* _PROBLEM TO WORK ON_:
List each line of the data that holds the string "hammer", please.

* _STORED DATA_:
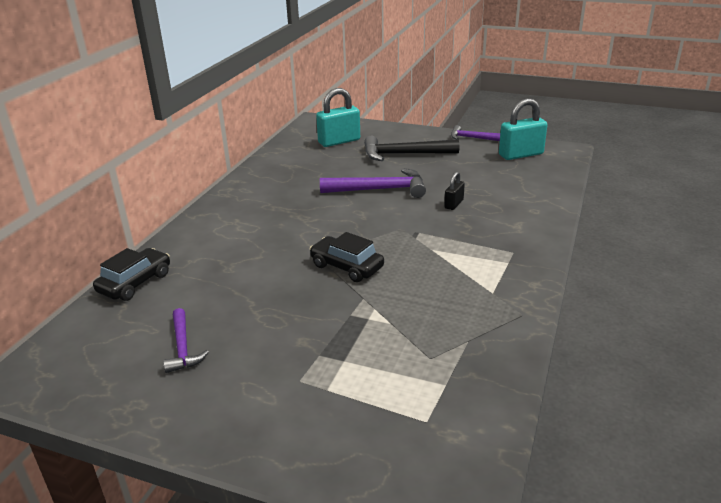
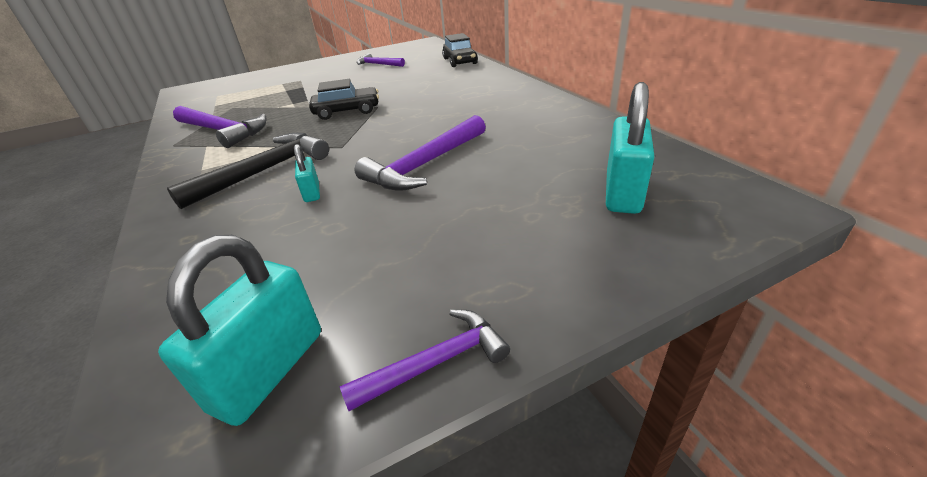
camera: 135 degrees right, 5 degrees up
(404, 154) = (490, 226): black hammer -> black hammer (264, 171)
(454, 204) = (312, 192): black padlock -> turquoise padlock
(467, 308) = (223, 131): none -> purple hammer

* _ANSWER TO THE EXERCISE_:
(404, 154) = (490, 226): black hammer -> black hammer (264, 171)
(467, 308) = (223, 131): none -> purple hammer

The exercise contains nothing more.